■ Task description ■
After finding the line with "(429, 224) = (356, 232): purple" in the entries below, retype exactly each line from there through the line with "(456, 212) = (594, 299): grey", including that final line.

··· The data

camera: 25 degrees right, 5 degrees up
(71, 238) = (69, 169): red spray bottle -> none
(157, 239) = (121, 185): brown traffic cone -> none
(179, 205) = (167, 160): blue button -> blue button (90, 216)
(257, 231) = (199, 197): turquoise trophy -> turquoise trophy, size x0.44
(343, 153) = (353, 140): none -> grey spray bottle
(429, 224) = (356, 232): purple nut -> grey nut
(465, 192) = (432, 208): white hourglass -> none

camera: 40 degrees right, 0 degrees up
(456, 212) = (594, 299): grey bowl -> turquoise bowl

······
··· The data

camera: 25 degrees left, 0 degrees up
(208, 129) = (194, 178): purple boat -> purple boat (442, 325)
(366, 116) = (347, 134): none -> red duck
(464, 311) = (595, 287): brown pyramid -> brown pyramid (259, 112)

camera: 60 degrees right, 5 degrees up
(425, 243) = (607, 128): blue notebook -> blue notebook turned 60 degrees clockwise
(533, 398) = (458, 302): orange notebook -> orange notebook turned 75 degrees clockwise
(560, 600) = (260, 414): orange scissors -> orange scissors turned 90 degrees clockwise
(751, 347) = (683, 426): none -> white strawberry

······
··· The data

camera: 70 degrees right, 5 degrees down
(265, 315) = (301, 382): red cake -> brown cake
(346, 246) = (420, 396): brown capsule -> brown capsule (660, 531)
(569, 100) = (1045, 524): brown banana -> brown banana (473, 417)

······

■ Answer to the problem ■
(429, 224) = (356, 232): purple nut -> grey nut
(465, 192) = (432, 208): white hourglass -> none

camera: 40 degrees right, 0 degrees up
(456, 212) = (594, 299): grey bowl -> turquoise bowl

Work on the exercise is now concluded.